## What to work on
Exclude every picture. Output verbatim the lines from the one containing "BAT2: 3V (plus" to the end of the data.

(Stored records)
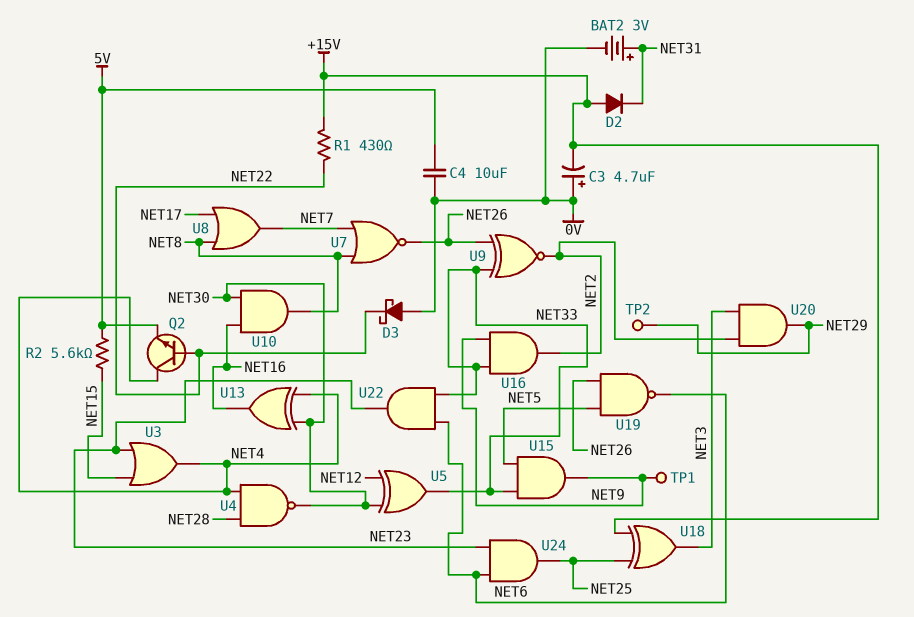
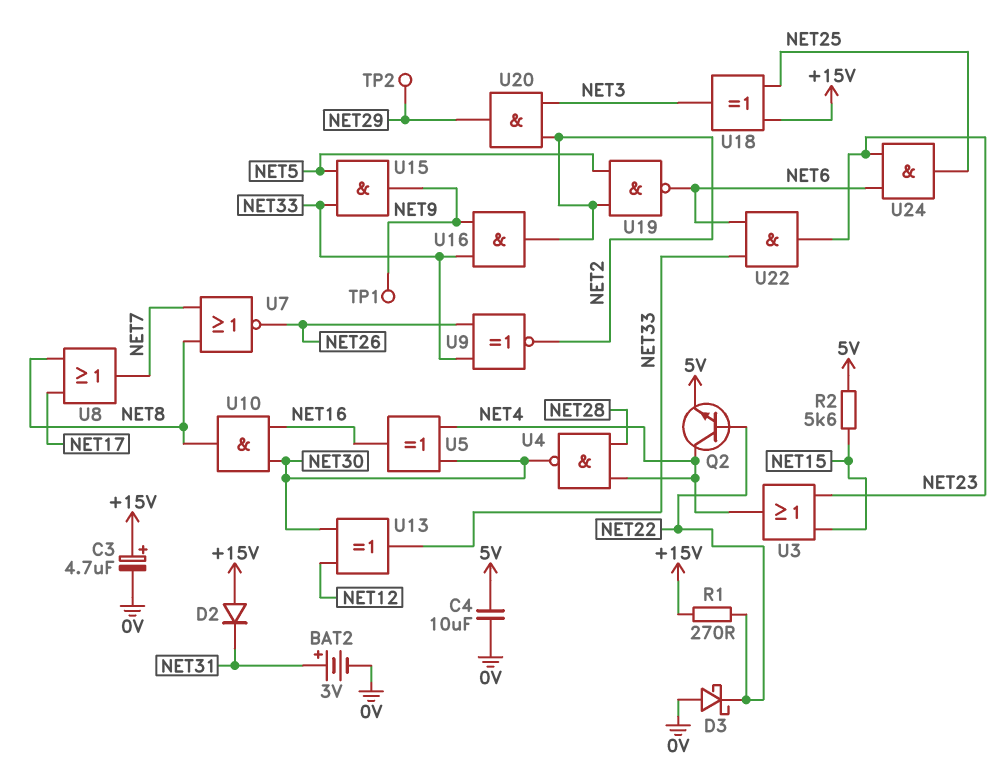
C3: 4.7uF (plus 0V, minus +15V) -> 4.7uF (plus +15V, minus 0V)
R1: 430 (+15V, NET22) -> 270 (+15V, NET22)
U5: XOR (in NET12, in NET30, out NET33) -> XOR (in NET4, in NET30, out NET16)
U13: XOR (in NET4, in NET30, out NET16) -> XOR (in NET12, in NET30, out NET33)
U19: NAND (in NET5, in NET26, out NET6) -> NAND (in NET2, in NET5, out NET6)

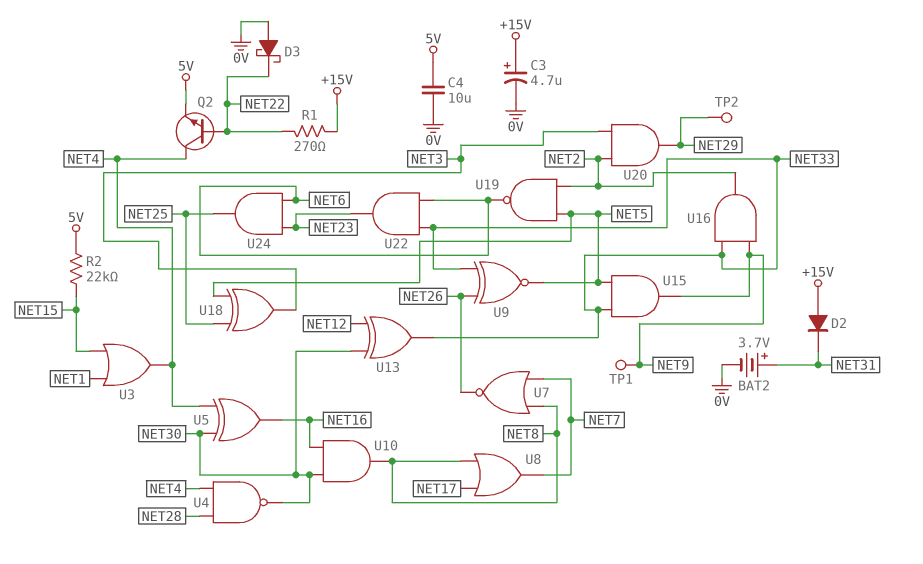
BAT2: 3V (plus NET31, minus 0V) -> 3.7V (plus NET31, minus 0V)
R2: 5.6k (5V, NET15) -> 22k (5V, NET15)
U3: OR (in NET15, in NET23, out NET4) -> OR (in NET1, in NET15, out NET4)
U9: XNOR (in NET26, in NET33, out NET2) -> XNOR (in NET26, in NET33, out NET5)
U18: XOR (in +15V, in NET25, out NET3) -> XOR (in NET5, in NET25, out NET3)

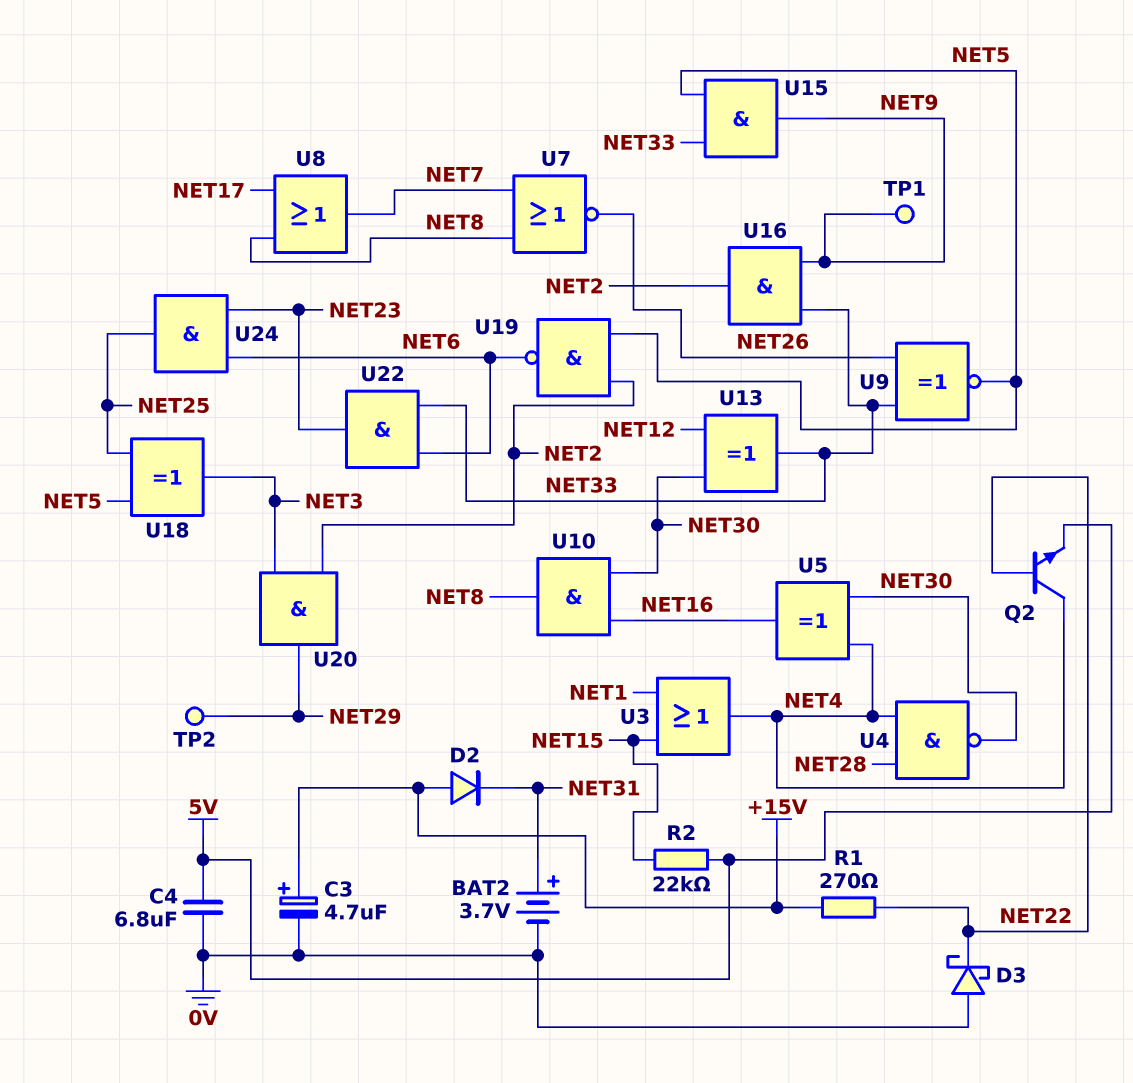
C4: 10uF (0V, 5V) -> 6.8uF (0V, 5V)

## Expected answer
BAT2: 3V (plus NET31, minus 0V) -> 3.7V (plus NET31, minus 0V)
R2: 5.6k (5V, NET15) -> 22k (5V, NET15)
U3: OR (in NET15, in NET23, out NET4) -> OR (in NET1, in NET15, out NET4)
U9: XNOR (in NET26, in NET33, out NET2) -> XNOR (in NET26, in NET33, out NET5)
U18: XOR (in +15V, in NET25, out NET3) -> XOR (in NET5, in NET25, out NET3)

C4: 10uF (0V, 5V) -> 6.8uF (0V, 5V)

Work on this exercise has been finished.